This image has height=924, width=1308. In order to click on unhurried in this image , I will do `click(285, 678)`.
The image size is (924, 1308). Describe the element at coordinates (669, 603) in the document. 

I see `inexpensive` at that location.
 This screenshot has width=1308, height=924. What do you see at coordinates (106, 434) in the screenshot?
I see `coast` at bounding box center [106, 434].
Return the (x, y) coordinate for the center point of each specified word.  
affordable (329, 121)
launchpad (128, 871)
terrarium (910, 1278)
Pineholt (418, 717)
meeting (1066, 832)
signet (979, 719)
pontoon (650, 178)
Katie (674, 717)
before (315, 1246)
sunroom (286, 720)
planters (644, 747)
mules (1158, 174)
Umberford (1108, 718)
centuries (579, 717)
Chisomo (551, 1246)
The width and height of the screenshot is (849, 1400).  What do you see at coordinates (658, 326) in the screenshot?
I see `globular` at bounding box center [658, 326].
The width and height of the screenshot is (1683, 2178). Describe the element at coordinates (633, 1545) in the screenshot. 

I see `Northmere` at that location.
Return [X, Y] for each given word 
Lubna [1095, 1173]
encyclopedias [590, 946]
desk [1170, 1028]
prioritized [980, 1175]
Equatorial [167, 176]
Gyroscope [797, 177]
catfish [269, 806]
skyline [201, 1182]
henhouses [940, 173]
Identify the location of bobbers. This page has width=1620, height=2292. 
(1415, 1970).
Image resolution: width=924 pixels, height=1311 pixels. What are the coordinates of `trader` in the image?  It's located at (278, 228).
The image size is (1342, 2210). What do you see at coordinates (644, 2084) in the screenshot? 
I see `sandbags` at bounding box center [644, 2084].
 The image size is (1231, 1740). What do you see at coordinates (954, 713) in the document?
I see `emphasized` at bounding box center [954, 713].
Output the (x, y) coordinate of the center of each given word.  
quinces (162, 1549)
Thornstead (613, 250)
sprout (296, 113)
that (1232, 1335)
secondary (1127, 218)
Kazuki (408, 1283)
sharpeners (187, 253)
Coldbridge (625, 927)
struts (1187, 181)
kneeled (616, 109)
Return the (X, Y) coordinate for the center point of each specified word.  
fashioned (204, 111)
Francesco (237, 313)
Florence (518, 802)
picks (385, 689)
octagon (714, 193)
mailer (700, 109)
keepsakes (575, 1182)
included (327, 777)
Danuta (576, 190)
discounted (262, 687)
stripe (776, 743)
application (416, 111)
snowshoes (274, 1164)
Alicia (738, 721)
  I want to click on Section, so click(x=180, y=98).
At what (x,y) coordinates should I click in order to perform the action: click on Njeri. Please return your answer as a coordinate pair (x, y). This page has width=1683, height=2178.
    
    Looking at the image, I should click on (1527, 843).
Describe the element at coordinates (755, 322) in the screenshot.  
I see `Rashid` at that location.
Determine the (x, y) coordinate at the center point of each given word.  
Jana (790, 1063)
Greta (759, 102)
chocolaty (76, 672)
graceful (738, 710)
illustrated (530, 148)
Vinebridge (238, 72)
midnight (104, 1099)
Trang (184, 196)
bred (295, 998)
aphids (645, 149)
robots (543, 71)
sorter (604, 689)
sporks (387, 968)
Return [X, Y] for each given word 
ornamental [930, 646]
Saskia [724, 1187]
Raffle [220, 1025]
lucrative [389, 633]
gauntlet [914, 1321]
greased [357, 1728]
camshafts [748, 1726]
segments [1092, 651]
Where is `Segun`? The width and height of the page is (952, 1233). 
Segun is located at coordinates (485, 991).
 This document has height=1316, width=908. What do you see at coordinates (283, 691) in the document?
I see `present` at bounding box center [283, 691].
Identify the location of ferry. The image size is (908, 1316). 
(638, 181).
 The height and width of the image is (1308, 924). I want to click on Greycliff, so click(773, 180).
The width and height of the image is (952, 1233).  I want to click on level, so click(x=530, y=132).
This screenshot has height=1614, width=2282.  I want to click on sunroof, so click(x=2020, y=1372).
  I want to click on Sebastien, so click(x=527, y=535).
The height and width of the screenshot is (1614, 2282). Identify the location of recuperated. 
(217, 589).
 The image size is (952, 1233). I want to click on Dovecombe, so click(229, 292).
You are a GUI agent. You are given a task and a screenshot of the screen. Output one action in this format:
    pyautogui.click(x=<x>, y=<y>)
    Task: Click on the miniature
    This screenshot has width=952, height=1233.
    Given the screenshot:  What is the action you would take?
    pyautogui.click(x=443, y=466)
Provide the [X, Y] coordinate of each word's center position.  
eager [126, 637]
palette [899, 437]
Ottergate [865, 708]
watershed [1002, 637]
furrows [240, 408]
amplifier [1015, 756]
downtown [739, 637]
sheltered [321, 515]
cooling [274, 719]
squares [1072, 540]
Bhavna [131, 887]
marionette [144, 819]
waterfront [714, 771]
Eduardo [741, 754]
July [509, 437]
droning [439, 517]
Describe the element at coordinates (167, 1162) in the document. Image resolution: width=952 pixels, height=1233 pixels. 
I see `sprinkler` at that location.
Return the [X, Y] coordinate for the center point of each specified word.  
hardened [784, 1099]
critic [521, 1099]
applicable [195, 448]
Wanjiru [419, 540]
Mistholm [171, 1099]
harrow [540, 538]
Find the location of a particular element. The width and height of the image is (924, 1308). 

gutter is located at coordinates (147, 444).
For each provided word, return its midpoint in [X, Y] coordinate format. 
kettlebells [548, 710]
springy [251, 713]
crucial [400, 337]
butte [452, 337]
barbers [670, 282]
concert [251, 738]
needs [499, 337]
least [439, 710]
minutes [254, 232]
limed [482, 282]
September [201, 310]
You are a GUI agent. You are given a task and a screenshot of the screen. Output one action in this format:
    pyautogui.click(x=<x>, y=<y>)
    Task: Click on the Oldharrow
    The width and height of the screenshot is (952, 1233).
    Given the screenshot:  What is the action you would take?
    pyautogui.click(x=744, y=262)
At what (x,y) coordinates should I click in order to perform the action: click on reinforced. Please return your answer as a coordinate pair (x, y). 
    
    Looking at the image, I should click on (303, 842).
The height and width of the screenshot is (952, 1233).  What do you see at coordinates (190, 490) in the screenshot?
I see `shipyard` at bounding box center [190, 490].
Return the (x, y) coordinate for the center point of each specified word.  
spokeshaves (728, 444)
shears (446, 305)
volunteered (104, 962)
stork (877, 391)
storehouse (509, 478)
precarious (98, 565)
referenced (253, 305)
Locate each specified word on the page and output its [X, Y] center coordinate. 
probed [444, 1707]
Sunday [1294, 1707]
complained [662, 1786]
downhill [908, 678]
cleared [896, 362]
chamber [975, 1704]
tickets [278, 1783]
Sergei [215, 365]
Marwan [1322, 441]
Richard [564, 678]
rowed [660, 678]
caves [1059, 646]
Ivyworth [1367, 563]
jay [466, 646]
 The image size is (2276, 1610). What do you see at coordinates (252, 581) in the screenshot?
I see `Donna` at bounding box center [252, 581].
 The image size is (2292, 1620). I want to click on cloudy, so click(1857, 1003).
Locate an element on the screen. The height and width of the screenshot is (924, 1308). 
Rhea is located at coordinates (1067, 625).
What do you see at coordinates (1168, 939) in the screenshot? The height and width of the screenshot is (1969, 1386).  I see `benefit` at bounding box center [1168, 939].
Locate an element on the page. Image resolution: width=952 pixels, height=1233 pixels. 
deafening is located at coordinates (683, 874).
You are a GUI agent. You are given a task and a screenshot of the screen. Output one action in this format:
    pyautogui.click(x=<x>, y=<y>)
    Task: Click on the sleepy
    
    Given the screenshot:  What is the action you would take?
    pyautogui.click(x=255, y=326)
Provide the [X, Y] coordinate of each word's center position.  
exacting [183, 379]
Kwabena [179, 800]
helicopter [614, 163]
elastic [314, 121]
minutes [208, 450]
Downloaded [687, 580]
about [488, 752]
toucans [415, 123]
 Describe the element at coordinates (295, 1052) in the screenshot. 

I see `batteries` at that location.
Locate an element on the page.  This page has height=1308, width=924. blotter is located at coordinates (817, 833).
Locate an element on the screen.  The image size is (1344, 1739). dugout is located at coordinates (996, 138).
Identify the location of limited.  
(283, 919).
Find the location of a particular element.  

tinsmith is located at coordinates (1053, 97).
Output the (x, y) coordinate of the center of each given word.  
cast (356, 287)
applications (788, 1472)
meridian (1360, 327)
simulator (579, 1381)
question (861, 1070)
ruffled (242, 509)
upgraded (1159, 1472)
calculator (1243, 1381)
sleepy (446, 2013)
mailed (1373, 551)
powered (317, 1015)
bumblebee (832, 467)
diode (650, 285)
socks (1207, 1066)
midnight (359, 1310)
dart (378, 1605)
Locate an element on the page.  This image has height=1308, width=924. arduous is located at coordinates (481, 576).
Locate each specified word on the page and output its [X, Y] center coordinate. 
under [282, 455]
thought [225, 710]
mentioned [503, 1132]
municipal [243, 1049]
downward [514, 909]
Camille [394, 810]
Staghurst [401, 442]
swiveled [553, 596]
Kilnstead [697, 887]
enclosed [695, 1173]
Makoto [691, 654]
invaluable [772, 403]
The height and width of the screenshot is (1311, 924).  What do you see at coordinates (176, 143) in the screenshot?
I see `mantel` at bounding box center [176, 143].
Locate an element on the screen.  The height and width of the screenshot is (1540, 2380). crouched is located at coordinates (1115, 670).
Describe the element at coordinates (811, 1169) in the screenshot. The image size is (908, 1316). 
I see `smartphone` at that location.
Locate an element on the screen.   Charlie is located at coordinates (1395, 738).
◆ ◆ ◆ ◆ ◆
[Angestrebtes Ziel]
Gib die Zeilen von der Zeile mit „terrarium (910, 1278)“ bis zur Zeile mit „kneeled (616, 109)“ erneut aus und ändere darin „Identify the location of“ zu „Find the position of“. Alles andere bleibt gleich.

[Antwort]
terrarium (910, 1278)
Pineholt (418, 717)
meeting (1066, 832)
signet (979, 719)
pontoon (650, 178)
Katie (674, 717)
before (315, 1246)
sunroom (286, 720)
planters (644, 747)
mules (1158, 174)
Umberford (1108, 718)
centuries (579, 717)
Chisomo (551, 1246)
The width and height of the screenshot is (849, 1400).  What do you see at coordinates (658, 326) in the screenshot?
I see `globular` at bounding box center [658, 326].
The width and height of the screenshot is (1683, 2178). Describe the element at coordinates (633, 1545) in the screenshot. 

I see `Northmere` at that location.
Return [X, Y] for each given word 
Lubna [1095, 1173]
encyclopedias [590, 946]
desk [1170, 1028]
prioritized [980, 1175]
Equatorial [167, 176]
Gyroscope [797, 177]
catfish [269, 806]
skyline [201, 1182]
henhouses [940, 173]
Find the position of bobbers. This page has width=1620, height=2292. 
(1415, 1970).
Image resolution: width=924 pixels, height=1311 pixels. What are the coordinates of `trader` in the image?  It's located at (278, 228).
The image size is (1342, 2210). What do you see at coordinates (644, 2084) in the screenshot? 
I see `sandbags` at bounding box center [644, 2084].
 The image size is (1231, 1740). What do you see at coordinates (954, 713) in the document?
I see `emphasized` at bounding box center [954, 713].
Output the (x, y) coordinate of the center of each given word.  
quinces (162, 1549)
Thornstead (613, 250)
sprout (296, 113)
that (1232, 1335)
secondary (1127, 218)
Kazuki (408, 1283)
sharpeners (187, 253)
Coldbridge (625, 927)
struts (1187, 181)
kneeled (616, 109)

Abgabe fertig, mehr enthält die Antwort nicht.